**PROMPT**
Which lines below fall between the one containing "none -> yellow round brick D2:E3 level 1" and the one containing "none -> cyan brick L9:L12 level 1"? Repeat them exactly, counting both of those lines, and add nothing else.

*** Block opens ***

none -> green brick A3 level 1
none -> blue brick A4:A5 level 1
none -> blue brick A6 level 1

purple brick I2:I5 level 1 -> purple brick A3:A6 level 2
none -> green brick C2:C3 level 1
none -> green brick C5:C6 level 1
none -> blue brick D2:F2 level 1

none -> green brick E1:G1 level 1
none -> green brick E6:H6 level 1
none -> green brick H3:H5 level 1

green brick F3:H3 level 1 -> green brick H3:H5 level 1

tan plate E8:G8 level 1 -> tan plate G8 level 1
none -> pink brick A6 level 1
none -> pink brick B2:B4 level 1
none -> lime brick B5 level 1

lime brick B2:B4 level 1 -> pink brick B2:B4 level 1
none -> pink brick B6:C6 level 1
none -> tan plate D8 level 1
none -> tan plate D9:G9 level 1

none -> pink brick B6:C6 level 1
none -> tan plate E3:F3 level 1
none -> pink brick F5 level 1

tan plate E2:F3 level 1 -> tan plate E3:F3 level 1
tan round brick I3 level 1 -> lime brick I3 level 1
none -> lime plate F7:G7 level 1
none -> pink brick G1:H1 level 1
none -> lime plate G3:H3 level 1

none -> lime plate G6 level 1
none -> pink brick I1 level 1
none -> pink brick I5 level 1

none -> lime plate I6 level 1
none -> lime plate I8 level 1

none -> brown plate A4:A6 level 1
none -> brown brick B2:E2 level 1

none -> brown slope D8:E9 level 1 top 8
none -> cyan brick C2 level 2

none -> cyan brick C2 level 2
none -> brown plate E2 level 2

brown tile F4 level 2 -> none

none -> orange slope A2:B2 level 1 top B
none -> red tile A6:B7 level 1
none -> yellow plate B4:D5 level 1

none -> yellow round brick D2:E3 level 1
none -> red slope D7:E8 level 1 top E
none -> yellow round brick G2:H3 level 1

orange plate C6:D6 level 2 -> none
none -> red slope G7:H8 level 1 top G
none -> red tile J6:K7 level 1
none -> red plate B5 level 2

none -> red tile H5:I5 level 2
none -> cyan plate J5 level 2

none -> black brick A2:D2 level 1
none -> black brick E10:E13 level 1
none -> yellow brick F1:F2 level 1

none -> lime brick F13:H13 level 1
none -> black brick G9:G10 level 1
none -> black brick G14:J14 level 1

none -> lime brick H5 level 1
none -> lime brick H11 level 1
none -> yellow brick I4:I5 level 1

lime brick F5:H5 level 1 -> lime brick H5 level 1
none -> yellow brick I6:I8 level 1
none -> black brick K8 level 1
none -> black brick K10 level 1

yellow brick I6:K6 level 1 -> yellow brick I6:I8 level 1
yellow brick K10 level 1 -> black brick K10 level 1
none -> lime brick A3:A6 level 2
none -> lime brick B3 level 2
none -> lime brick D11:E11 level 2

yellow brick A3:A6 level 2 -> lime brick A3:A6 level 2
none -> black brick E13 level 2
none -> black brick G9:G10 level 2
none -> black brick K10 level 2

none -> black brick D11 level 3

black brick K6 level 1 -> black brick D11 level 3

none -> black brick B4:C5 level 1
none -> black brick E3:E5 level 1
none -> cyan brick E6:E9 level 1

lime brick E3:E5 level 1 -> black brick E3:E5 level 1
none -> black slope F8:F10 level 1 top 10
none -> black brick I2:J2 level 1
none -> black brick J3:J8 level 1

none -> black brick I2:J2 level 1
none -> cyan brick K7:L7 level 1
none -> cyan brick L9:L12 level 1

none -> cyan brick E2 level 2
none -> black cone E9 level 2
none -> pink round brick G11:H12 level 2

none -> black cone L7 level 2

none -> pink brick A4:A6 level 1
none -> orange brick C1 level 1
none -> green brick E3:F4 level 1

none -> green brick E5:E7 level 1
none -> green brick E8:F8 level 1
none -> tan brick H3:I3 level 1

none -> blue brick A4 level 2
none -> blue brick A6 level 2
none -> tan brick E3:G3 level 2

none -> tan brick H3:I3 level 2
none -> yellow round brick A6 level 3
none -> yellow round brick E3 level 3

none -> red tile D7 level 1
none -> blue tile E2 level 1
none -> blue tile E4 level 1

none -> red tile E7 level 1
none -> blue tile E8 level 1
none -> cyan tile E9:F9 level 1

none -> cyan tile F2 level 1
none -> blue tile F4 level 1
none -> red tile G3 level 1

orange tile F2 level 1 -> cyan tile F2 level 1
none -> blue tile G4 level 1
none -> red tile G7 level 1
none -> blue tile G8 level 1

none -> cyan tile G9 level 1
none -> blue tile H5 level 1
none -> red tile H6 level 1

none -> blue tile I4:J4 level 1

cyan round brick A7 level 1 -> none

*** Block closes ***

**OUTPUT FOR THIS EXERCISE**
none -> yellow round brick D2:E3 level 1
none -> red slope D7:E8 level 1 top E
none -> yellow round brick G2:H3 level 1

orange plate C6:D6 level 2 -> none
none -> red slope G7:H8 level 1 top G
none -> red tile J6:K7 level 1
none -> red plate B5 level 2

none -> red tile H5:I5 level 2
none -> cyan plate J5 level 2

none -> black brick A2:D2 level 1
none -> black brick E10:E13 level 1
none -> yellow brick F1:F2 level 1

none -> lime brick F13:H13 level 1
none -> black brick G9:G10 level 1
none -> black brick G14:J14 level 1

none -> lime brick H5 level 1
none -> lime brick H11 level 1
none -> yellow brick I4:I5 level 1

lime brick F5:H5 level 1 -> lime brick H5 level 1
none -> yellow brick I6:I8 level 1
none -> black brick K8 level 1
none -> black brick K10 level 1

yellow brick I6:K6 level 1 -> yellow brick I6:I8 level 1
yellow brick K10 level 1 -> black brick K10 level 1
none -> lime brick A3:A6 level 2
none -> lime brick B3 level 2
none -> lime brick D11:E11 level 2

yellow brick A3:A6 level 2 -> lime brick A3:A6 level 2
none -> black brick E13 level 2
none -> black brick G9:G10 level 2
none -> black brick K10 level 2

none -> black brick D11 level 3

black brick K6 level 1 -> black brick D11 level 3

none -> black brick B4:C5 level 1
none -> black brick E3:E5 level 1
none -> cyan brick E6:E9 level 1

lime brick E3:E5 level 1 -> black brick E3:E5 level 1
none -> black slope F8:F10 level 1 top 10
none -> black brick I2:J2 level 1
none -> black brick J3:J8 level 1

none -> black brick I2:J2 level 1
none -> cyan brick K7:L7 level 1
none -> cyan brick L9:L12 level 1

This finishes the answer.